Stated exercise:
Copy out every one of the entries below, keeping each line identical to the original.

==== Extracted entries

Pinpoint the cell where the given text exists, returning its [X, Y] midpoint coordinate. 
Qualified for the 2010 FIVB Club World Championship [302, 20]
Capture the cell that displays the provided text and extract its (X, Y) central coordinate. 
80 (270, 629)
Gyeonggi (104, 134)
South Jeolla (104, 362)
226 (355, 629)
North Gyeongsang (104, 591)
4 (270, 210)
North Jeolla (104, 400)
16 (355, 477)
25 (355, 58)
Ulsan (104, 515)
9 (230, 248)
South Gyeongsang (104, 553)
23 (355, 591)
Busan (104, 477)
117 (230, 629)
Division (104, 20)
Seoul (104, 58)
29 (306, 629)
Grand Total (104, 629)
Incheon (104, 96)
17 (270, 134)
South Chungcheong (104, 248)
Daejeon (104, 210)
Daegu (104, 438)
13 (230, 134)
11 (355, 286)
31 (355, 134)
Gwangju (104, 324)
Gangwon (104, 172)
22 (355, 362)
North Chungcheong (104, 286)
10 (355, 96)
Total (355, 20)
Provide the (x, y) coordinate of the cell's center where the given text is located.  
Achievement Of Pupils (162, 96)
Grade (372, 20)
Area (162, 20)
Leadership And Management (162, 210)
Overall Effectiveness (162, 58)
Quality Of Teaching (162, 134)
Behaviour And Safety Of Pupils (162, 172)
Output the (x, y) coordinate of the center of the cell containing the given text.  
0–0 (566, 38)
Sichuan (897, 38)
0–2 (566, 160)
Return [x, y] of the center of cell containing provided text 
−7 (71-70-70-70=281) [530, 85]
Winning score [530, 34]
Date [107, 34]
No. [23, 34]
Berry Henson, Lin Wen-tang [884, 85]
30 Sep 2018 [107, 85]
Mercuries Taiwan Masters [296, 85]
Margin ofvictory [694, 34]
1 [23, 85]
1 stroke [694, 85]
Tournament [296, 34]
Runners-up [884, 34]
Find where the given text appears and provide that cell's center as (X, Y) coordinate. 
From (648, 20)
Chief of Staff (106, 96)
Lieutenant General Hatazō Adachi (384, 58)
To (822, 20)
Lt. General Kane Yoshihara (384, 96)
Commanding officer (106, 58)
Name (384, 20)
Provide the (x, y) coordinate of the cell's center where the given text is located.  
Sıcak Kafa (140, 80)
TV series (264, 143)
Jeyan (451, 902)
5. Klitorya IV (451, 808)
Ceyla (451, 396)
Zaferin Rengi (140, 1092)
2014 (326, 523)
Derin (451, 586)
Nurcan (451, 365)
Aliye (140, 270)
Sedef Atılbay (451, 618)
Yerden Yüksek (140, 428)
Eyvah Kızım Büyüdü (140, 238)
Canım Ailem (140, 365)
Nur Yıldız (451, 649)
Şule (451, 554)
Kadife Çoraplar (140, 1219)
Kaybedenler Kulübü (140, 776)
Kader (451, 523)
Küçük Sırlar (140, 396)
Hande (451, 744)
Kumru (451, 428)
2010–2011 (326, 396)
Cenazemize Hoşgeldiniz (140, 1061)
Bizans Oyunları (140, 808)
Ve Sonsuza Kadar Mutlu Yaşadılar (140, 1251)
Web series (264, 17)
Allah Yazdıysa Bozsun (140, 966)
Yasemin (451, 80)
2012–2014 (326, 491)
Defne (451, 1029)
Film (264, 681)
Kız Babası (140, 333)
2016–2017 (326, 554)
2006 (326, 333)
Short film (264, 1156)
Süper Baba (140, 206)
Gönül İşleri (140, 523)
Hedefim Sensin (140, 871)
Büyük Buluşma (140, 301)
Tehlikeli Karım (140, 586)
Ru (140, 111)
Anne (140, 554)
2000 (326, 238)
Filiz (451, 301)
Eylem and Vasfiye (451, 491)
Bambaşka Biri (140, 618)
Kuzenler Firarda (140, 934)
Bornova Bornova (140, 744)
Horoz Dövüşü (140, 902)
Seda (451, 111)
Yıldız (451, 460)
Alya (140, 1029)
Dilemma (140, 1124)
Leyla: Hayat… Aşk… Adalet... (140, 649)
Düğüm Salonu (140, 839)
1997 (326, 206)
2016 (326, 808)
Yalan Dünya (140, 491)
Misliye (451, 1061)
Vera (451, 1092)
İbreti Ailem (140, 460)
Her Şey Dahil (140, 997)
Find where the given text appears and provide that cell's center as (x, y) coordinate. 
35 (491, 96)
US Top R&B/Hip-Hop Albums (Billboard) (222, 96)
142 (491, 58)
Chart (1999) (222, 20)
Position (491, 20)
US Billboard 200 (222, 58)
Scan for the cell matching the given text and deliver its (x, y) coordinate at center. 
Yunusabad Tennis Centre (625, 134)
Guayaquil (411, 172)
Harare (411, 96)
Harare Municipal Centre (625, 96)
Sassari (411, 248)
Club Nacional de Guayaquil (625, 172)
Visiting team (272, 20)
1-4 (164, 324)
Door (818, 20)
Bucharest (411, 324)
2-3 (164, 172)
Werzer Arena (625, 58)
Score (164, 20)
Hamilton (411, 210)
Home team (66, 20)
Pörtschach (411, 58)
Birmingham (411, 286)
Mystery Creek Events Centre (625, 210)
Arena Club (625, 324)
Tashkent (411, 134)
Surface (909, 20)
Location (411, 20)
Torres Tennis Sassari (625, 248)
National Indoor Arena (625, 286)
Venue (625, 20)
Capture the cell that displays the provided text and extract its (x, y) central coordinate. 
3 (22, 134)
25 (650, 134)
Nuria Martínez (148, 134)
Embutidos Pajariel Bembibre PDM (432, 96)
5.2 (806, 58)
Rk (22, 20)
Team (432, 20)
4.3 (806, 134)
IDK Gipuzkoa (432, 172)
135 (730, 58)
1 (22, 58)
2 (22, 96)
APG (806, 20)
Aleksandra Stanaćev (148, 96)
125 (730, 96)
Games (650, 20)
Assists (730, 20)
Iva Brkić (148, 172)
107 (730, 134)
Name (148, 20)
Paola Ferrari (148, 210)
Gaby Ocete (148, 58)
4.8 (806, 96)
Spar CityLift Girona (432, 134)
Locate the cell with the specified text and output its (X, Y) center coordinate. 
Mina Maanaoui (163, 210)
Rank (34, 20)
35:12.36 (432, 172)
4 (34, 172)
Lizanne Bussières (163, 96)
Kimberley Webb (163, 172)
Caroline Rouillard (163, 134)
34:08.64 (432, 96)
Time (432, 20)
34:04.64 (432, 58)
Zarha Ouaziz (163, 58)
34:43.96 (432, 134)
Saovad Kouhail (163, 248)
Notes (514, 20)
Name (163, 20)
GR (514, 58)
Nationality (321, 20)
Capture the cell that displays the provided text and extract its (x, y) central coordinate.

========

Written answer:
Pinpoint the cell where the given text exists, returning its [X, Y] midpoint coordinate. 
Qualified for the 2010 FIVB Club World Championship [302, 20]
Capture the cell that displays the provided text and extract its (X, Y) central coordinate. 
80 (270, 629)
Gyeonggi (104, 134)
South Jeolla (104, 362)
226 (355, 629)
North Gyeongsang (104, 591)
4 (270, 210)
North Jeolla (104, 400)
16 (355, 477)
25 (355, 58)
Ulsan (104, 515)
9 (230, 248)
South Gyeongsang (104, 553)
23 (355, 591)
Busan (104, 477)
117 (230, 629)
Division (104, 20)
Seoul (104, 58)
29 (306, 629)
Grand Total (104, 629)
Incheon (104, 96)
17 (270, 134)
South Chungcheong (104, 248)
Daejeon (104, 210)
Daegu (104, 438)
13 (230, 134)
11 (355, 286)
31 (355, 134)
Gwangju (104, 324)
Gangwon (104, 172)
22 (355, 362)
North Chungcheong (104, 286)
10 (355, 96)
Total (355, 20)
Provide the (x, y) coordinate of the cell's center where the given text is located.  
Achievement Of Pupils (162, 96)
Grade (372, 20)
Area (162, 20)
Leadership And Management (162, 210)
Overall Effectiveness (162, 58)
Quality Of Teaching (162, 134)
Behaviour And Safety Of Pupils (162, 172)
Output the (x, y) coordinate of the center of the cell containing the given text.  
0–0 (566, 38)
Sichuan (897, 38)
0–2 (566, 160)
Return [x, y] of the center of cell containing provided text 
−7 (71-70-70-70=281) [530, 85]
Winning score [530, 34]
Date [107, 34]
No. [23, 34]
Berry Henson, Lin Wen-tang [884, 85]
30 Sep 2018 [107, 85]
Mercuries Taiwan Masters [296, 85]
Margin ofvictory [694, 34]
1 [23, 85]
1 stroke [694, 85]
Tournament [296, 34]
Runners-up [884, 34]
Find where the given text appears and provide that cell's center as (X, Y) coordinate. 
From (648, 20)
Chief of Staff (106, 96)
Lieutenant General Hatazō Adachi (384, 58)
To (822, 20)
Lt. General Kane Yoshihara (384, 96)
Commanding officer (106, 58)
Name (384, 20)
Provide the (x, y) coordinate of the cell's center where the given text is located.  
Sıcak Kafa (140, 80)
TV series (264, 143)
Jeyan (451, 902)
5. Klitorya IV (451, 808)
Ceyla (451, 396)
Zaferin Rengi (140, 1092)
2014 (326, 523)
Derin (451, 586)
Nurcan (451, 365)
Aliye (140, 270)
Sedef Atılbay (451, 618)
Yerden Yüksek (140, 428)
Eyvah Kızım Büyüdü (140, 238)
Canım Ailem (140, 365)
Nur Yıldız (451, 649)
Şule (451, 554)
Kadife Çoraplar (140, 1219)
Kaybedenler Kulübü (140, 776)
Kader (451, 523)
Küçük Sırlar (140, 396)
Hande (451, 744)
Kumru (451, 428)
2010–2011 (326, 396)
Cenazemize Hoşgeldiniz (140, 1061)
Bizans Oyunları (140, 808)
Ve Sonsuza Kadar Mutlu Yaşadılar (140, 1251)
Web series (264, 17)
Allah Yazdıysa Bozsun (140, 966)
Yasemin (451, 80)
2012–2014 (326, 491)
Defne (451, 1029)
Film (264, 681)
Kız Babası (140, 333)
2016–2017 (326, 554)
2006 (326, 333)
Short film (264, 1156)
Süper Baba (140, 206)
Gönül İşleri (140, 523)
Hedefim Sensin (140, 871)
Büyük Buluşma (140, 301)
Tehlikeli Karım (140, 586)
Ru (140, 111)
Anne (140, 554)
2000 (326, 238)
Filiz (451, 301)
Eylem and Vasfiye (451, 491)
Bambaşka Biri (140, 618)
Kuzenler Firarda (140, 934)
Bornova Bornova (140, 744)
Horoz Dövüşü (140, 902)
Seda (451, 111)
Yıldız (451, 460)
Alya (140, 1029)
Dilemma (140, 1124)
Leyla: Hayat… Aşk… Adalet... (140, 649)
Düğüm Salonu (140, 839)
1997 (326, 206)
2016 (326, 808)
Yalan Dünya (140, 491)
Misliye (451, 1061)
Vera (451, 1092)
İbreti Ailem (140, 460)
Her Şey Dahil (140, 997)
Find where the given text appears and provide that cell's center as (x, y) coordinate. 
35 (491, 96)
US Top R&B/Hip-Hop Albums (Billboard) (222, 96)
142 (491, 58)
Chart (1999) (222, 20)
Position (491, 20)
US Billboard 200 (222, 58)
Scan for the cell matching the given text and deliver its (x, y) coordinate at center. 
Yunusabad Tennis Centre (625, 134)
Guayaquil (411, 172)
Harare (411, 96)
Harare Municipal Centre (625, 96)
Sassari (411, 248)
Club Nacional de Guayaquil (625, 172)
Visiting team (272, 20)
1-4 (164, 324)
Door (818, 20)
Bucharest (411, 324)
2-3 (164, 172)
Werzer Arena (625, 58)
Score (164, 20)
Hamilton (411, 210)
Home team (66, 20)
Pörtschach (411, 58)
Birmingham (411, 286)
Mystery Creek Events Centre (625, 210)
Arena Club (625, 324)
Tashkent (411, 134)
Surface (909, 20)
Location (411, 20)
Torres Tennis Sassari (625, 248)
National Indoor Arena (625, 286)
Venue (625, 20)
Capture the cell that displays the provided text and extract its (x, y) central coordinate. 
3 (22, 134)
25 (650, 134)
Nuria Martínez (148, 134)
Embutidos Pajariel Bembibre PDM (432, 96)
5.2 (806, 58)
Rk (22, 20)
Team (432, 20)
4.3 (806, 134)
IDK Gipuzkoa (432, 172)
135 (730, 58)
1 (22, 58)
2 (22, 96)
APG (806, 20)
Aleksandra Stanaćev (148, 96)
125 (730, 96)
Games (650, 20)
Assists (730, 20)
Iva Brkić (148, 172)
107 (730, 134)
Name (148, 20)
Paola Ferrari (148, 210)
Gaby Ocete (148, 58)
4.8 (806, 96)
Spar CityLift Girona (432, 134)
Locate the cell with the specified text and output its (X, Y) center coordinate. 
Mina Maanaoui (163, 210)
Rank (34, 20)
35:12.36 (432, 172)
4 (34, 172)
Lizanne Bussières (163, 96)
Kimberley Webb (163, 172)
Caroline Rouillard (163, 134)
34:08.64 (432, 96)
Time (432, 20)
34:04.64 (432, 58)
Zarha Ouaziz (163, 58)
34:43.96 (432, 134)
Saovad Kouhail (163, 248)
Notes (514, 20)
Name (163, 20)
GR (514, 58)
Nationality (321, 20)
Capture the cell that displays the provided text and extract its (x, y) central coordinate.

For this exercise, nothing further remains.